Segment Open

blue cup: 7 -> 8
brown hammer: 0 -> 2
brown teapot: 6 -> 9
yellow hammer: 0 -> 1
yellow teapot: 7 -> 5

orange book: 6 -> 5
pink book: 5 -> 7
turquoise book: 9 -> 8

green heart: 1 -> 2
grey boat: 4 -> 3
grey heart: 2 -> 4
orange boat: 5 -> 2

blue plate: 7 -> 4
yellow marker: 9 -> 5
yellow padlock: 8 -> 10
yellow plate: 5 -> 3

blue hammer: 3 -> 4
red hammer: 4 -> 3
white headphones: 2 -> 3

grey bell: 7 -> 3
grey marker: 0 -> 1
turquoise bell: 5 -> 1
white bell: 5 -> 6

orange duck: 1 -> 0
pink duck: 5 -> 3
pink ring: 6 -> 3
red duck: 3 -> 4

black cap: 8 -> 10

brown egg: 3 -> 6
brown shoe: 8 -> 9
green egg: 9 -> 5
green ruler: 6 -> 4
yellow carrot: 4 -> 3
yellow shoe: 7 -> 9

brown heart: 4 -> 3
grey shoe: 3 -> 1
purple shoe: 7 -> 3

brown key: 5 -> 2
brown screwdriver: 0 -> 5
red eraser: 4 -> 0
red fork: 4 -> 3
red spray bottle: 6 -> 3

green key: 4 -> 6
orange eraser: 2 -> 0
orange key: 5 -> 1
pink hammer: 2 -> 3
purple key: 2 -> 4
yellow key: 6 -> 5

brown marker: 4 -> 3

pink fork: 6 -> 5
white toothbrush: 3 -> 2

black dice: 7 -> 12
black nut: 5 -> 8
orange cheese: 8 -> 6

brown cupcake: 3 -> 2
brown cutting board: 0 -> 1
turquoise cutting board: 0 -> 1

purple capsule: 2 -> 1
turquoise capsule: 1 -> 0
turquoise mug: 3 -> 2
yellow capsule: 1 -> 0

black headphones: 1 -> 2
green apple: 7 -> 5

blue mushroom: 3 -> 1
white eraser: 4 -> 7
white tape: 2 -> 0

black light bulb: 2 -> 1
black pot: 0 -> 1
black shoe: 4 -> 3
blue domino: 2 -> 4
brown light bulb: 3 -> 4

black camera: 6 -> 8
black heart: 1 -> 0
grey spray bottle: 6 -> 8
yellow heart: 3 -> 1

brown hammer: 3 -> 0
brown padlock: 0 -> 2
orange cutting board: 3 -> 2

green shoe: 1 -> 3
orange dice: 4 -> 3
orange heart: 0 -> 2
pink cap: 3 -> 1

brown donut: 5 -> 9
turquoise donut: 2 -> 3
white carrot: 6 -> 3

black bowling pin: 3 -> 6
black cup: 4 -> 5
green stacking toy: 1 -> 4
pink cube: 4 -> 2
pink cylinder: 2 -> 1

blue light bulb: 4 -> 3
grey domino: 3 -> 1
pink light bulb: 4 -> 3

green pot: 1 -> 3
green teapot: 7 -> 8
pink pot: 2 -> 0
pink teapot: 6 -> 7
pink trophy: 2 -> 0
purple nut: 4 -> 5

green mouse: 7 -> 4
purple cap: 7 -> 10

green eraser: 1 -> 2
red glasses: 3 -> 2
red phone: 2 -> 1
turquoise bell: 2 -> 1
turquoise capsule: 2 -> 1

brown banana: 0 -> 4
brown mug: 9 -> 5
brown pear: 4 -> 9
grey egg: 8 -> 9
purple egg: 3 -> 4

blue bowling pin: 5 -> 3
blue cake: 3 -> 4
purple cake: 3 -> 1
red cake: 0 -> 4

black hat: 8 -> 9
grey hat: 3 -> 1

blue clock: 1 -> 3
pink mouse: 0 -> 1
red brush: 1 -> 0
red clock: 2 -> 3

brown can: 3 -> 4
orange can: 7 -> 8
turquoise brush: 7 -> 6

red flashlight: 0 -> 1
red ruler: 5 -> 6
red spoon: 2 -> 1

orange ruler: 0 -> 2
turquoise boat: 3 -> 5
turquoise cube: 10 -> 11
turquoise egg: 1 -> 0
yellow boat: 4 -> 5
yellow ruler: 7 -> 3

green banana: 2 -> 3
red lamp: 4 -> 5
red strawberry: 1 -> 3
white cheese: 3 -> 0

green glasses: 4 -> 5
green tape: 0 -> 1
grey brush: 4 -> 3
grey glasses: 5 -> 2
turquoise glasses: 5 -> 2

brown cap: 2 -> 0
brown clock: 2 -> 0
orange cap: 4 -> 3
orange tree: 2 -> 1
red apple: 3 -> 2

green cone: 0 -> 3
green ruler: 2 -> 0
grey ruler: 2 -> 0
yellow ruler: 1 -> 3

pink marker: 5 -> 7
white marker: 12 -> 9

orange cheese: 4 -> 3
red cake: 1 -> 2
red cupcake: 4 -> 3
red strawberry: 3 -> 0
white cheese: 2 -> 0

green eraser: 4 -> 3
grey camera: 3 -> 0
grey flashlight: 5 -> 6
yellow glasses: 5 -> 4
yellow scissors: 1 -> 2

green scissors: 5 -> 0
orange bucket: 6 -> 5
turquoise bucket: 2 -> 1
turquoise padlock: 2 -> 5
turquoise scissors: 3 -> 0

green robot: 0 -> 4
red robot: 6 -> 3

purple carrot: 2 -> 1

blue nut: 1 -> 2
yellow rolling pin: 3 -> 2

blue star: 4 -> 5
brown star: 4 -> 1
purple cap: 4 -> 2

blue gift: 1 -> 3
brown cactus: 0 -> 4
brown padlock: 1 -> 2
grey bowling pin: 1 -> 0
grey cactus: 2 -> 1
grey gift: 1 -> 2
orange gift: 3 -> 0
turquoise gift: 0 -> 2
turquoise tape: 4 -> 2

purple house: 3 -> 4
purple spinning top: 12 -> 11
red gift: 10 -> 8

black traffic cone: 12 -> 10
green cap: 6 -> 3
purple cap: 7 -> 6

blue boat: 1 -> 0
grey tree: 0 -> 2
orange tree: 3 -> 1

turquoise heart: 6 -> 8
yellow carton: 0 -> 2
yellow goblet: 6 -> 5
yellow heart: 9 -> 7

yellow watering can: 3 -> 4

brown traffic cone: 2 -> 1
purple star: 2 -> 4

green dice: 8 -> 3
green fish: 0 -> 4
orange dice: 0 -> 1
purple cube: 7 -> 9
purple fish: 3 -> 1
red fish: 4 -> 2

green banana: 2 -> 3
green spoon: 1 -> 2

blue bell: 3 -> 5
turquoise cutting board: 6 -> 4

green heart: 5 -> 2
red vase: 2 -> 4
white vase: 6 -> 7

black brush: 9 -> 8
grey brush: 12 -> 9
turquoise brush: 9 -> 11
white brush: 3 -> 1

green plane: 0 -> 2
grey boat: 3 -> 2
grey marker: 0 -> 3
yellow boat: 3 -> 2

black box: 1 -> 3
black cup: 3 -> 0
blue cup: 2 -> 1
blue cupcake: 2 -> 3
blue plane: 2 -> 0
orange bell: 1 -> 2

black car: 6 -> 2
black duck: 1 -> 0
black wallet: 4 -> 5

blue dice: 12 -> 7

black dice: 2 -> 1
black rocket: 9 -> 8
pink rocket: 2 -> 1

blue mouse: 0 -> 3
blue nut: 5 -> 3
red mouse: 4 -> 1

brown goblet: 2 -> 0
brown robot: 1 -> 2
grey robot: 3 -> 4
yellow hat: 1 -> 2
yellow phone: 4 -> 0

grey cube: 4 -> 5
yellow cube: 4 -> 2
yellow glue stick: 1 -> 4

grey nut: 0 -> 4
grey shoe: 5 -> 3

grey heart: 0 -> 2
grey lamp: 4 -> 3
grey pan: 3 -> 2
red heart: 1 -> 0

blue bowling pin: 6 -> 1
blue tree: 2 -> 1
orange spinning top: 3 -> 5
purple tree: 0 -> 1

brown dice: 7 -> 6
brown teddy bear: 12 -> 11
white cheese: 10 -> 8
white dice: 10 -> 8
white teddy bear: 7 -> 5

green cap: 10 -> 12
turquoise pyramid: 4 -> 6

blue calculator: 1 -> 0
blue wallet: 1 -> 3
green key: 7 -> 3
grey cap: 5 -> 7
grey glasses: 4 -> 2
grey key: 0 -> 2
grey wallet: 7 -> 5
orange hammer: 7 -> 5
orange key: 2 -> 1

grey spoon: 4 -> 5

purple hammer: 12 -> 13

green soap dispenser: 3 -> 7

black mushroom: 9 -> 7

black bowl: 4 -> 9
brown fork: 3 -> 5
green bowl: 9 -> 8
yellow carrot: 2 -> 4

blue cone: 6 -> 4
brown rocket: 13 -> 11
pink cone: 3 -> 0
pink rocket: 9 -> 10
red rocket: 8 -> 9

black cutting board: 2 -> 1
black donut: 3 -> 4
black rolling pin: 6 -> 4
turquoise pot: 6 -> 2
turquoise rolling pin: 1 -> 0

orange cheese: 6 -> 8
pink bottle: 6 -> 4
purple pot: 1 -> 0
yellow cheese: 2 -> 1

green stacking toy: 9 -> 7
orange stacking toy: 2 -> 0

Segment Closed

* TASK GOAL *
Looking at the entries above, copy out every line in which "cheese" occurs.

* ANSWER SECTION *
orange cheese: 8 -> 6
white cheese: 3 -> 0
orange cheese: 4 -> 3
white cheese: 2 -> 0
white cheese: 10 -> 8
orange cheese: 6 -> 8
yellow cheese: 2 -> 1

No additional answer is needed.